* [Your goal]: Find the line with "white brush [364,344,477,372]". Transcribe it and each later line of the data exactly, up to and including the last.

* [Material for this exercise]:
════

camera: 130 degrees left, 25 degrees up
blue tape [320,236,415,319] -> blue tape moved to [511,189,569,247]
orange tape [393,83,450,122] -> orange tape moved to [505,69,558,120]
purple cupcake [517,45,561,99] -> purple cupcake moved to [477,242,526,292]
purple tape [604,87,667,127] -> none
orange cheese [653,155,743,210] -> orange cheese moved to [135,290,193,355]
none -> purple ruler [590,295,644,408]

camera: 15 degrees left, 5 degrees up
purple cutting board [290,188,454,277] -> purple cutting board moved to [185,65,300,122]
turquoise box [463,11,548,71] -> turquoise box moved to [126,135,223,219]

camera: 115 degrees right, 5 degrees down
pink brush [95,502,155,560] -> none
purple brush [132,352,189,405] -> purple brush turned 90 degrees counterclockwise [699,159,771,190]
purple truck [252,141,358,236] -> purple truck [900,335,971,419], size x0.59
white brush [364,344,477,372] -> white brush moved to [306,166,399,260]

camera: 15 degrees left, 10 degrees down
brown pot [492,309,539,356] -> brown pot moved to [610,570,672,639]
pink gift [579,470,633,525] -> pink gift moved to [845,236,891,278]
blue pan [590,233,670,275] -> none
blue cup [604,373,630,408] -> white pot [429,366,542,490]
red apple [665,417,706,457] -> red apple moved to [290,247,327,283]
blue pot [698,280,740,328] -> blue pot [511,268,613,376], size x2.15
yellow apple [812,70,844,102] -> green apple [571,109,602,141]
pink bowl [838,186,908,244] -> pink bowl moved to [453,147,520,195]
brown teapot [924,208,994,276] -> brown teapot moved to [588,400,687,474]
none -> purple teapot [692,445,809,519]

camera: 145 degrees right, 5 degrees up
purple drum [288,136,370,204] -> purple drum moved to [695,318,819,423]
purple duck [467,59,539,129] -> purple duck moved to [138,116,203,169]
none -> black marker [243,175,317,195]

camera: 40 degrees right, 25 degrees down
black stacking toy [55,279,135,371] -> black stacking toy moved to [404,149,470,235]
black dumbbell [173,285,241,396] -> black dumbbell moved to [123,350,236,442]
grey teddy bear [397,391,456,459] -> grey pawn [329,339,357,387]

════

* [Output]:
white brush [364,344,477,372] -> white brush moved to [306,166,399,260]

camera: 15 degrees left, 10 degrees down
brown pot [492,309,539,356] -> brown pot moved to [610,570,672,639]
pink gift [579,470,633,525] -> pink gift moved to [845,236,891,278]
blue pan [590,233,670,275] -> none
blue cup [604,373,630,408] -> white pot [429,366,542,490]
red apple [665,417,706,457] -> red apple moved to [290,247,327,283]
blue pot [698,280,740,328] -> blue pot [511,268,613,376], size x2.15
yellow apple [812,70,844,102] -> green apple [571,109,602,141]
pink bowl [838,186,908,244] -> pink bowl moved to [453,147,520,195]
brown teapot [924,208,994,276] -> brown teapot moved to [588,400,687,474]
none -> purple teapot [692,445,809,519]

camera: 145 degrees right, 5 degrees up
purple drum [288,136,370,204] -> purple drum moved to [695,318,819,423]
purple duck [467,59,539,129] -> purple duck moved to [138,116,203,169]
none -> black marker [243,175,317,195]

camera: 40 degrees right, 25 degrees down
black stacking toy [55,279,135,371] -> black stacking toy moved to [404,149,470,235]
black dumbbell [173,285,241,396] -> black dumbbell moved to [123,350,236,442]
grey teddy bear [397,391,456,459] -> grey pawn [329,339,357,387]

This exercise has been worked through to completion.